▸ **What you should do**:
Copy the lines below, word for word, from the first through the line containing "black arrow: (97, 71)". Leave the pictures out.

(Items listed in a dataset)
BEGIN
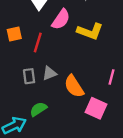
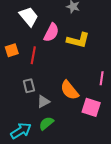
gray triangle: (49, 73) -> (43, 102), moved
green semicircle: (38, 109) -> (46, 123), moved

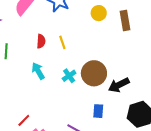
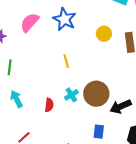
red semicircle: (41, 41) -> (49, 105), moved
cyan arrow: (38, 71) -> (16, 99), moved

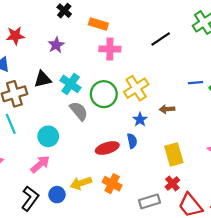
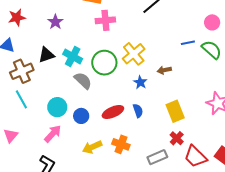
blue semicircle: (132, 141) -> (138, 111), moved
blue circle: (57, 195) -> (81, 116), moved

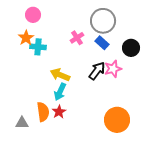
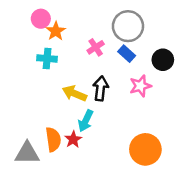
orange star: (26, 38) -> (56, 31), moved
black arrow: (97, 71) -> (101, 88), moved, turned -30
cyan arrow: (60, 92) -> (86, 121), moved
gray triangle: (22, 123) -> (27, 153), size x1.5

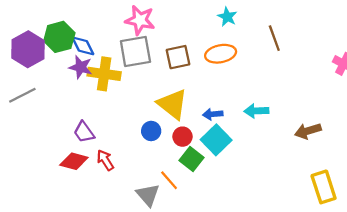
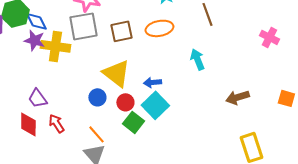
cyan arrow: (256, 111) -> (197, 59), moved, turned 70
red diamond: (74, 161) -> (28, 124), turned 75
orange line: (169, 180) -> (96, 134), moved

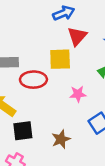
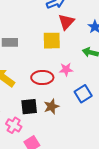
red ellipse: (33, 80) -> (42, 77), moved
black square: (23, 131) -> (29, 107), moved

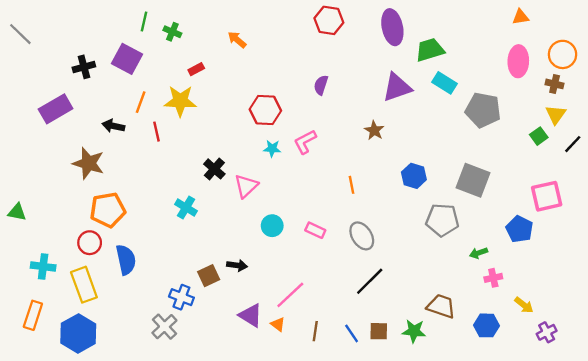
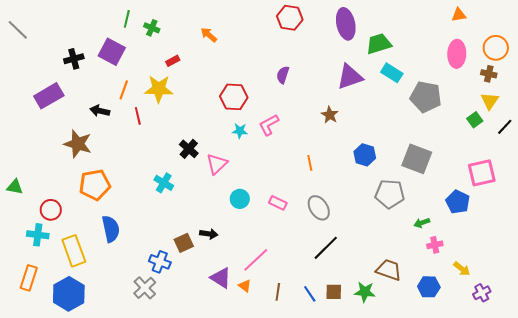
red circle: (90, 243) -> (51, 210), moved

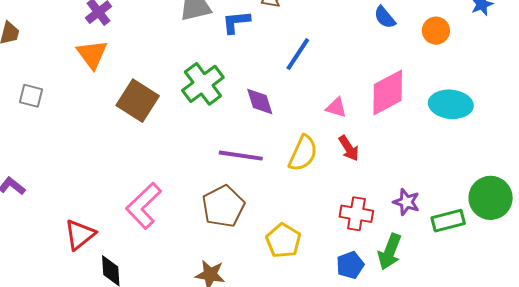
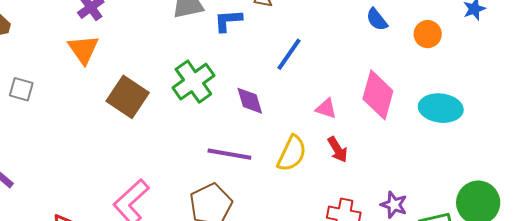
pink diamond: (388, 93) -> (378, 95), turned -48

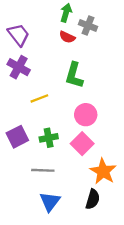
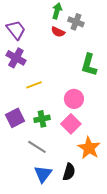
green L-shape: (74, 75) -> (89, 65), moved
gray line: (43, 170) -> (37, 147), turned 30
black semicircle: (93, 199) -> (69, 172), moved

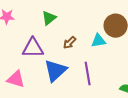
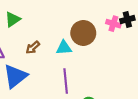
END
▸ **Output below**:
gray triangle: (49, 73) -> (43, 102), moved
green semicircle: (38, 109) -> (46, 123), moved

red semicircle: (41, 41) -> (49, 105), moved
cyan arrow: (38, 71) -> (16, 99), moved

blue semicircle: (132, 141) -> (138, 111), moved
blue circle: (57, 195) -> (81, 116), moved

orange star: (26, 38) -> (56, 31), moved
black arrow: (97, 71) -> (101, 88), moved, turned -30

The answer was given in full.